(Polygon outline sequences)
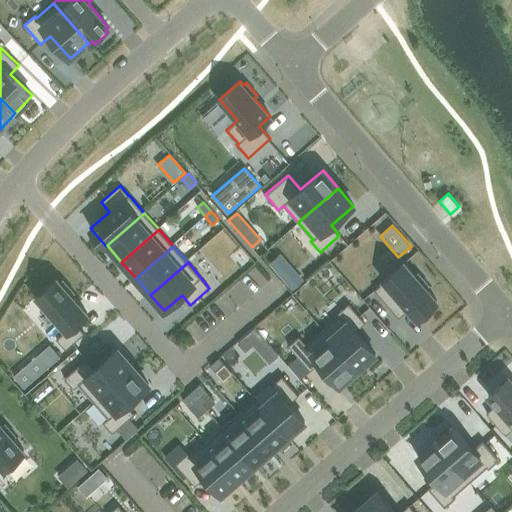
[(384,281),(374,290),(399,318),(409,309),(416,318),(436,301),(437,300),(426,288),(429,285),(418,273),(415,275),(404,263),(383,280),(384,281)]
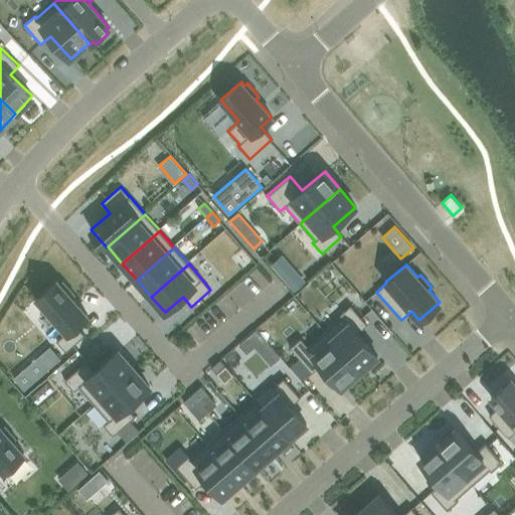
[(294,269),(283,278),(295,292),(305,282),(294,269)]
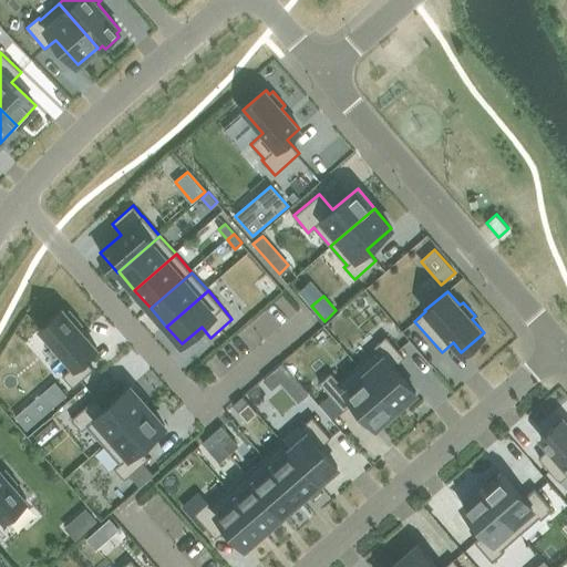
[(63,309),(40,329),(73,367),(62,375),(72,388),(93,369),(84,359),(96,348),(79,327),(82,325),(70,310),(66,313),(63,309)]
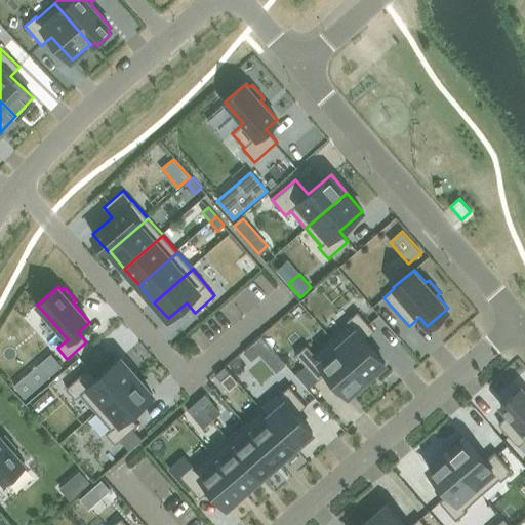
[(349,323),(331,338),(366,379),(385,364),(386,363),(365,339),(374,331),(358,312),(347,321),(349,323)]
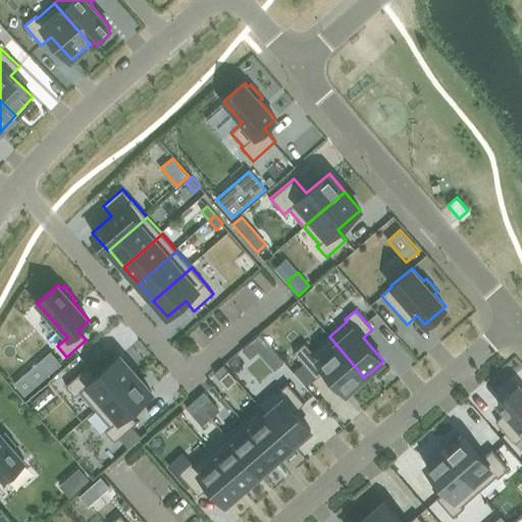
[(305,343),(294,352),(316,378),(326,369),(347,393),(364,377),(329,336),(312,351),(305,343)]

• AIM OF THE EXERCISE: Your task is to copy the entries in full and exactly, without any images.

• SOLUTION:
[(384,281),(374,290),(399,318),(409,309),(416,318),(436,301),(437,300),(426,288),(429,285),(418,273),(415,275),(404,263),(383,280),(384,281)]
[(294,269),(283,278),(295,292),(305,282),(294,269)]
[(63,309),(40,329),(73,367),(62,375),(72,388),(93,369),(84,359),(96,348),(79,327),(82,325),(70,310),(66,313),(63,309)]
[(349,323),(331,338),(366,379),(385,364),(386,363),(365,339),(374,331),(358,312),(347,321),(349,323)]
[(305,343),(294,352),(316,378),(326,369),(347,393),(364,377),(329,336),(312,351),(305,343)]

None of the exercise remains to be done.